**Work request**
Reproduce exactly the lines of the listing from the one containing "brown hammer: 2 -> 0" to its final line, both included.

**Source material**

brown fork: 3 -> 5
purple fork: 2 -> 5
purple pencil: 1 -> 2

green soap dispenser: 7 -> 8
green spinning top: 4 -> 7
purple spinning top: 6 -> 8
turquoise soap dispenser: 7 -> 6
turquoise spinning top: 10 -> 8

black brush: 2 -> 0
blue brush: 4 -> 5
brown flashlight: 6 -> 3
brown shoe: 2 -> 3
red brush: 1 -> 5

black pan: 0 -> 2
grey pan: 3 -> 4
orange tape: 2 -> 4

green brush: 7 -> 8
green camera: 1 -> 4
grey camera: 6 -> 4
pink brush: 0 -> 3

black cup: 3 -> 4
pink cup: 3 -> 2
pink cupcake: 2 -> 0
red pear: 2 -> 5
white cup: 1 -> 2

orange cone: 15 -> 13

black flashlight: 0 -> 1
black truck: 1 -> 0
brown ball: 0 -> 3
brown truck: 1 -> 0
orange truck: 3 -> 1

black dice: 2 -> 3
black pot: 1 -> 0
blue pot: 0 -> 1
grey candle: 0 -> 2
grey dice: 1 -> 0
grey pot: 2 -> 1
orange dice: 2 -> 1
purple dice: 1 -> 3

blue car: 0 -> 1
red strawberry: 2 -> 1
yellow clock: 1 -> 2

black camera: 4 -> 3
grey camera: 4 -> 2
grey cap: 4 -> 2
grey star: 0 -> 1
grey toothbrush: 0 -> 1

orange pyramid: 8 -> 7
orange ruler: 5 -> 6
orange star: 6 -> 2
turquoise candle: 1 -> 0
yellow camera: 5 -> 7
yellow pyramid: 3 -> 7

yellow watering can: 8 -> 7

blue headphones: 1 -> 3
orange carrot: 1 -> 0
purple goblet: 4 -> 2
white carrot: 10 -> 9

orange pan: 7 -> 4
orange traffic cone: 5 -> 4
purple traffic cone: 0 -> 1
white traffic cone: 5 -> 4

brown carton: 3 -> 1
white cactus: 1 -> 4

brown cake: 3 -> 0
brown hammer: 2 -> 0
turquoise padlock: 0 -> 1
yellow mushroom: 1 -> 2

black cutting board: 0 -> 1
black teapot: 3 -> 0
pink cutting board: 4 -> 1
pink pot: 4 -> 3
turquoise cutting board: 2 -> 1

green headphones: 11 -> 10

**The answer**
brown hammer: 2 -> 0
turquoise padlock: 0 -> 1
yellow mushroom: 1 -> 2

black cutting board: 0 -> 1
black teapot: 3 -> 0
pink cutting board: 4 -> 1
pink pot: 4 -> 3
turquoise cutting board: 2 -> 1

green headphones: 11 -> 10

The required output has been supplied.